WORK INSTRUCTIONS
Please restate, exactly as they appear, only the lines from the one that contains "pink flashlight: 0 -> 1" to the final line of the entries, with no pictures.
BEGIN SUPPLIED RECORDS
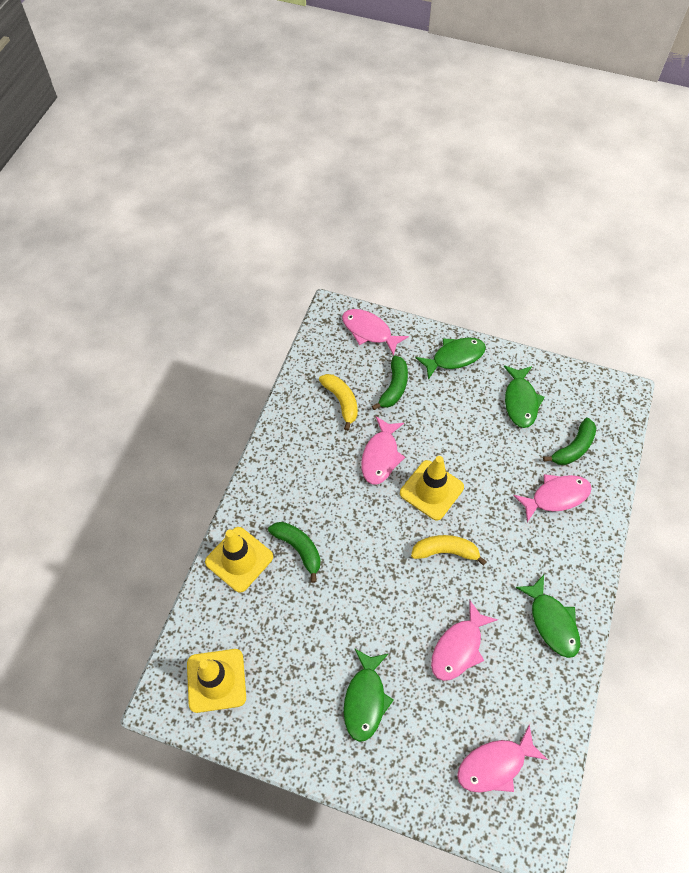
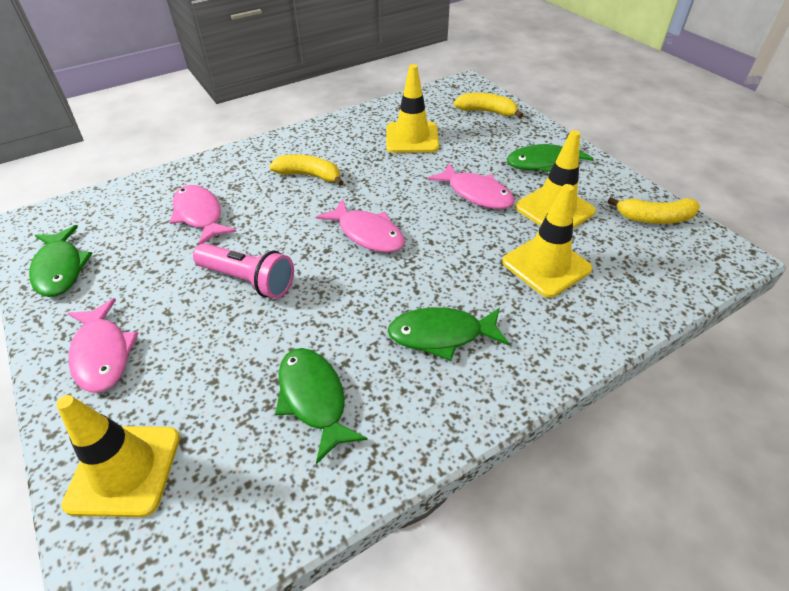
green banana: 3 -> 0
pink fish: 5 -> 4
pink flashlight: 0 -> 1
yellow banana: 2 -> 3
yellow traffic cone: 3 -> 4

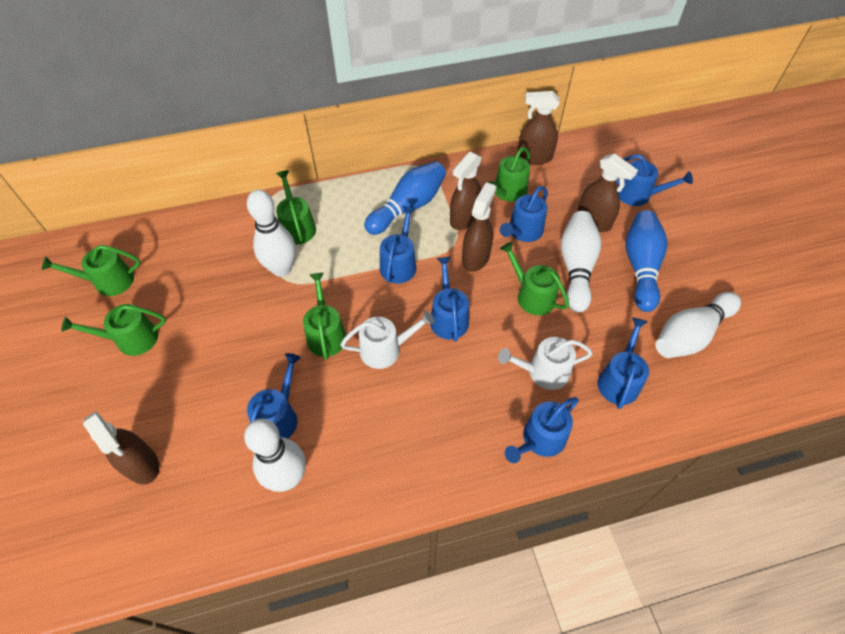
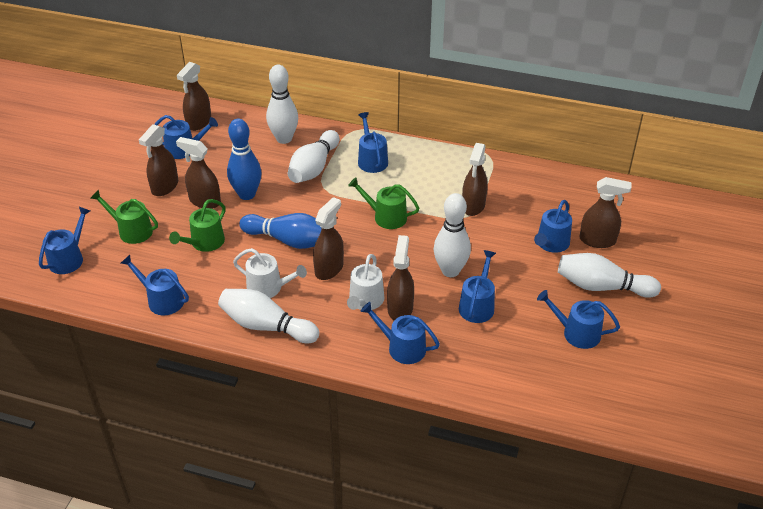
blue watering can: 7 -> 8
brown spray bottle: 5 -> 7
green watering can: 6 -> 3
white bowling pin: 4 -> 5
END SUPPLIED RECORDS
EXPECTED ANSWER
pink flashlight: 0 -> 1
yellow banana: 2 -> 3
yellow traffic cone: 3 -> 4

blue watering can: 7 -> 8
brown spray bottle: 5 -> 7
green watering can: 6 -> 3
white bowling pin: 4 -> 5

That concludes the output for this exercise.